> SET TASK
Can you render the items below as a JSON list of strings, one per line, with blank lines left out and the picture lines omitted?

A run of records

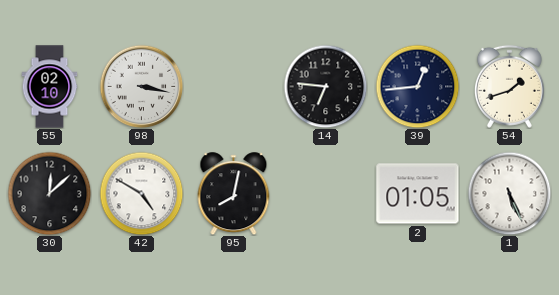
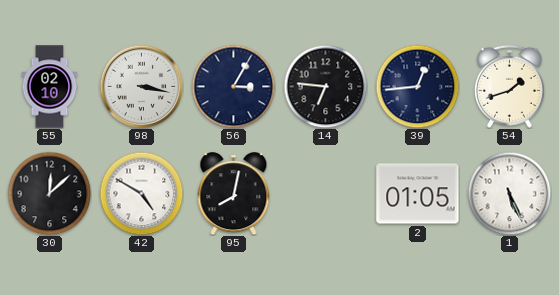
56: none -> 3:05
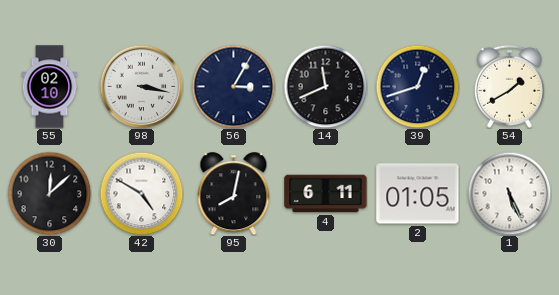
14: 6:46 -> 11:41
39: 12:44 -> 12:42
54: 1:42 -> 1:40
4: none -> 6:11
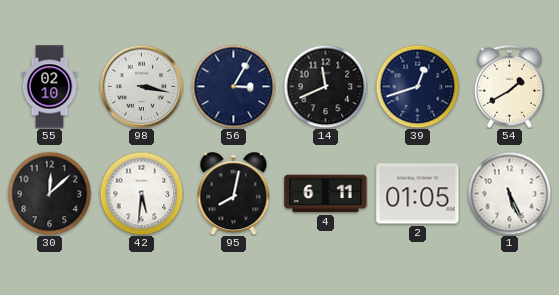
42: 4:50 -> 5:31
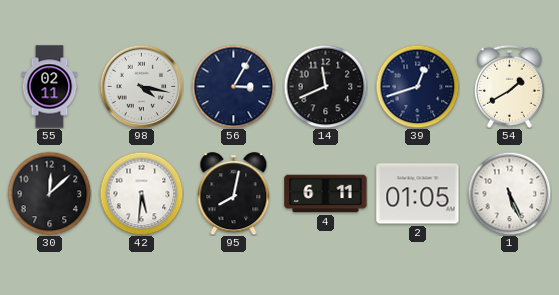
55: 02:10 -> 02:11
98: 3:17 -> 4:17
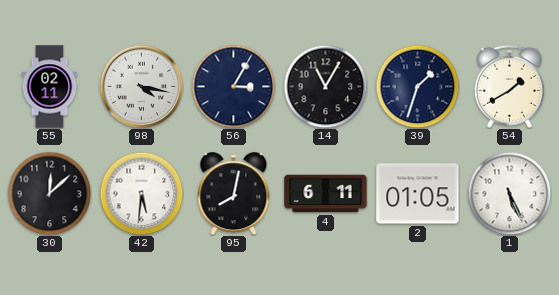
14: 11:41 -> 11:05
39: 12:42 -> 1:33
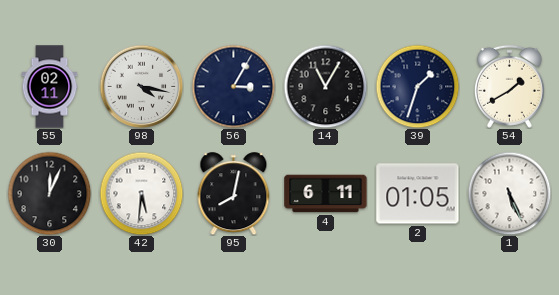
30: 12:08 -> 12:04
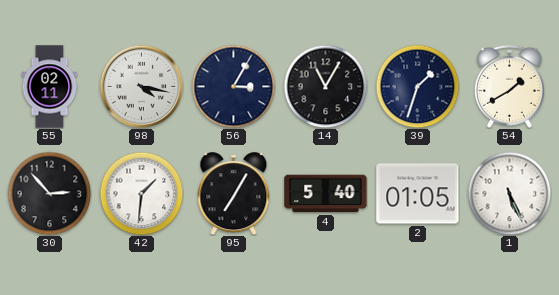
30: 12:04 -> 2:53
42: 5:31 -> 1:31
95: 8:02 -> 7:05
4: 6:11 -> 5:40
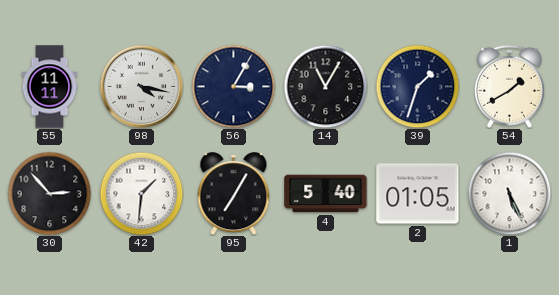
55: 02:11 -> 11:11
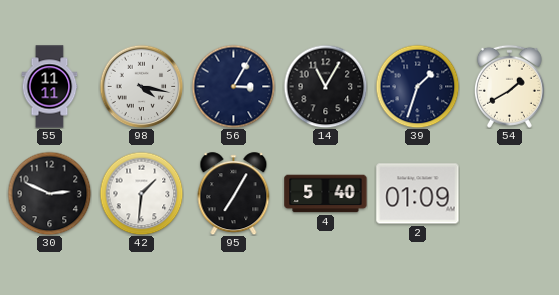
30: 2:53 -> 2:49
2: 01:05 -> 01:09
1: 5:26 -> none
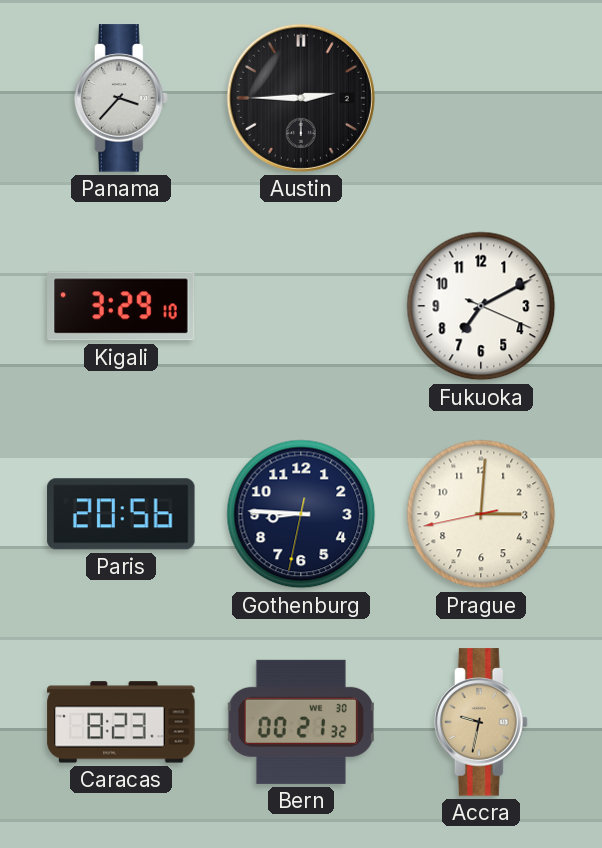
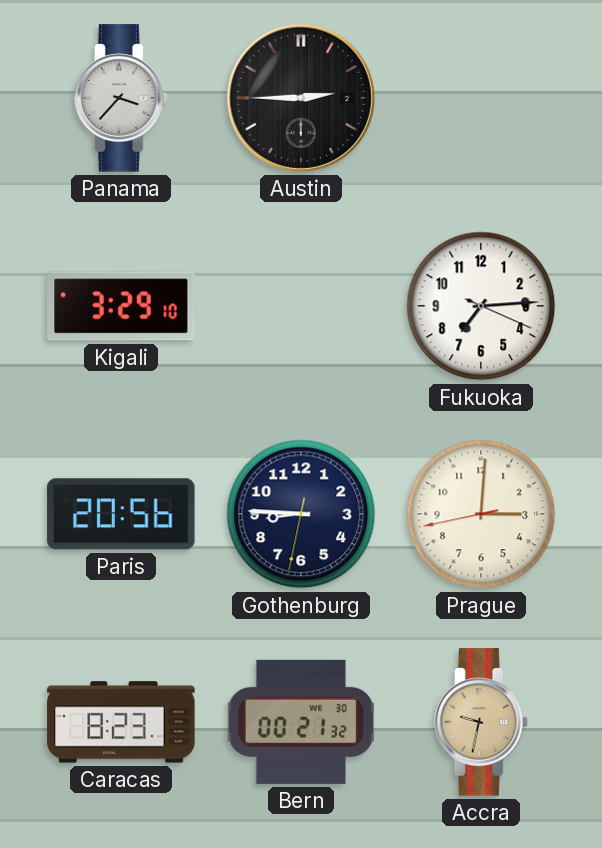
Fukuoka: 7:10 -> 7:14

> WRITTEN RESPONSE
[
  "56: none -> 3:05",
  "14: 6:46 -> 11:41",
  "39: 12:44 -> 12:42",
  "54: 1:42 -> 1:40",
  "4: none -> 6:11",
  "42: 4:50 -> 5:31",
  "55: 02:10 -> 02:11",
  "98: 3:17 -> 4:17",
  "14: 11:41 -> 11:05",
  "39: 12:42 -> 1:33",
  "30: 12:08 -> 12:04",
  "30: 12:04 -> 2:53",
  "42: 5:31 -> 1:31",
  "95: 8:02 -> 7:05",
  "4: 6:11 -> 5:40",
  "55: 02:11 -> 11:11",
  "30: 2:53 -> 2:49",
  "2: 01:05 -> 01:09",
  "1: 5:26 -> none",
  "Fukuoka: 7:10 -> 7:14"
]